Start of DATA EXTRACT

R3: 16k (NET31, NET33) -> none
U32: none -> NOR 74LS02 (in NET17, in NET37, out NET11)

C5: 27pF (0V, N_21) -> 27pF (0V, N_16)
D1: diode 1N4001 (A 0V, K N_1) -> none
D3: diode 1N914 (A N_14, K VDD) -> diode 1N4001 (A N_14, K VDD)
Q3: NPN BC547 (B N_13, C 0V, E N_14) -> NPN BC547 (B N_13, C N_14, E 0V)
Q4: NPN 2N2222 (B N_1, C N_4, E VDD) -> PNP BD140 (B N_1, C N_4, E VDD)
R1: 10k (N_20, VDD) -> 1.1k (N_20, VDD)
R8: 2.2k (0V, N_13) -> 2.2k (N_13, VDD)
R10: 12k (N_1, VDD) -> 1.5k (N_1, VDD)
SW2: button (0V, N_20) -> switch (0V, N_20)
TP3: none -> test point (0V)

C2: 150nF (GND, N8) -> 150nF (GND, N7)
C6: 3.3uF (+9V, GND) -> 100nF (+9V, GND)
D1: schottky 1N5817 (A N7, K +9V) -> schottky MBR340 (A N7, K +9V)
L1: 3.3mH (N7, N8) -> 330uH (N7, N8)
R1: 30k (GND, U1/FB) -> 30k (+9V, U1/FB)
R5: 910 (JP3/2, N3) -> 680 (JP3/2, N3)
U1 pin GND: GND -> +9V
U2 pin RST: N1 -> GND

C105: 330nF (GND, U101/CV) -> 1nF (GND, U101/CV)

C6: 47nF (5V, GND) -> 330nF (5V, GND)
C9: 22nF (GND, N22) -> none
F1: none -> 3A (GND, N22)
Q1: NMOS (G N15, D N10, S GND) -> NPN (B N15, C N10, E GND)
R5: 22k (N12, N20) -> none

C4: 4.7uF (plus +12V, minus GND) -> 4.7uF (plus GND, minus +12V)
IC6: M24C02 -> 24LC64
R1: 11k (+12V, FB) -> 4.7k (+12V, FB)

End of DATA EXTRACT

Show all lines above containing "diode".

D1: diode 1N4001 (A 0V, K N_1) -> none
D3: diode 1N914 (A N_14, K VDD) -> diode 1N4001 (A N_14, K VDD)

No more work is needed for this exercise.